Records contained in a dataset
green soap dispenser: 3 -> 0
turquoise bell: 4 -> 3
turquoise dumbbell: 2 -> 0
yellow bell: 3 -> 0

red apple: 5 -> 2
...
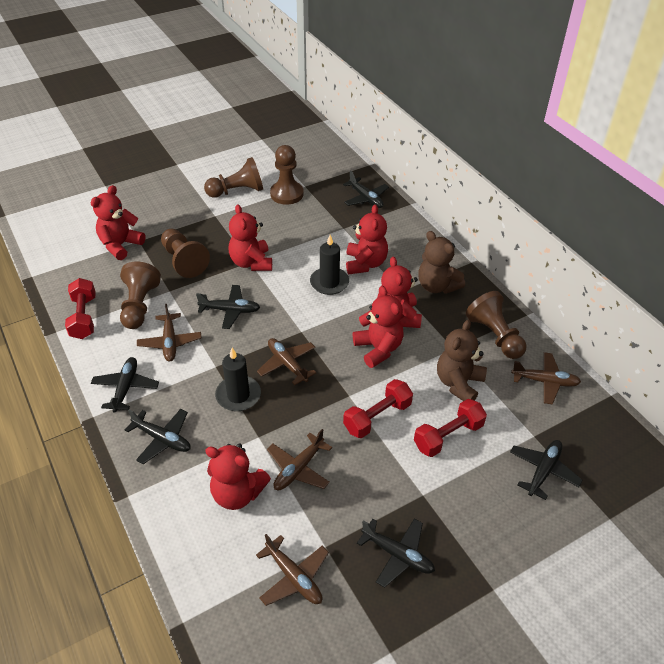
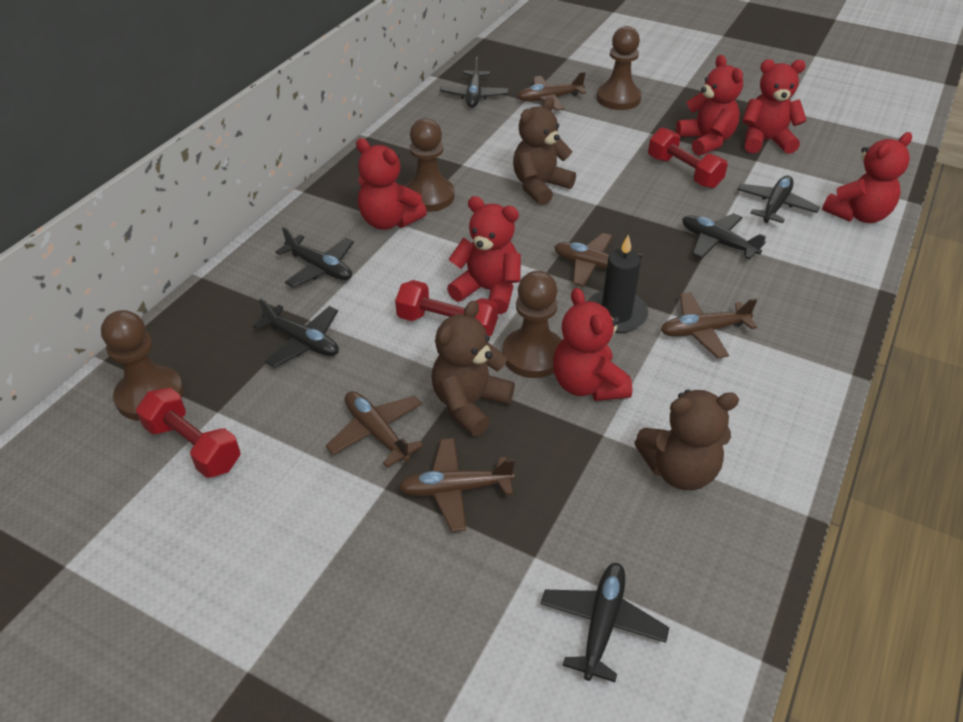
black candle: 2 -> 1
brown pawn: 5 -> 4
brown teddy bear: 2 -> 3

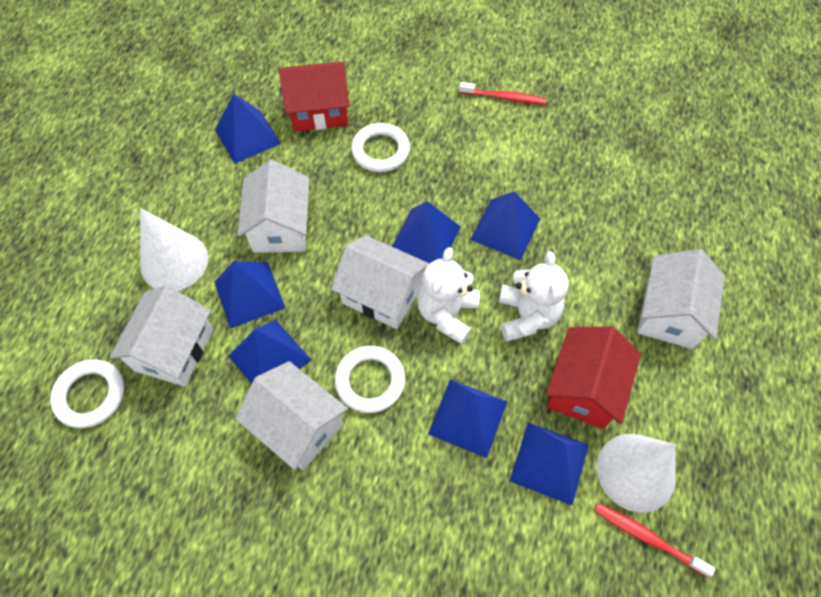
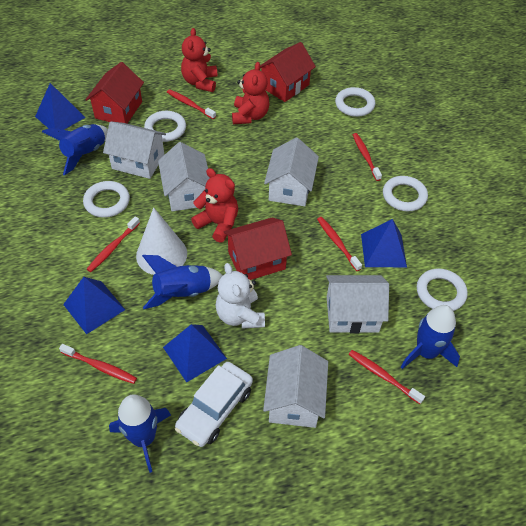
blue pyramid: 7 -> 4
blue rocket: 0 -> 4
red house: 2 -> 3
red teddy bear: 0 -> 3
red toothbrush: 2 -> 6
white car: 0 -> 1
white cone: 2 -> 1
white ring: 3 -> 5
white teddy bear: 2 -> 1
---
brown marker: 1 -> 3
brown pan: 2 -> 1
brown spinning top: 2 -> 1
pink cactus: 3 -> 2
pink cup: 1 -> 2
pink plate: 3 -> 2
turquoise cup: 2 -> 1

_ACTION ITEM_: Reproduce, exactly as they stand in the data above, the lines from the one that holds "green soap dispenser: 3 -> 0" to the one that holds "red apple: 5 -> 2", inclusive.

_YOUR SOLUTION_:
green soap dispenser: 3 -> 0
turquoise bell: 4 -> 3
turquoise dumbbell: 2 -> 0
yellow bell: 3 -> 0

red apple: 5 -> 2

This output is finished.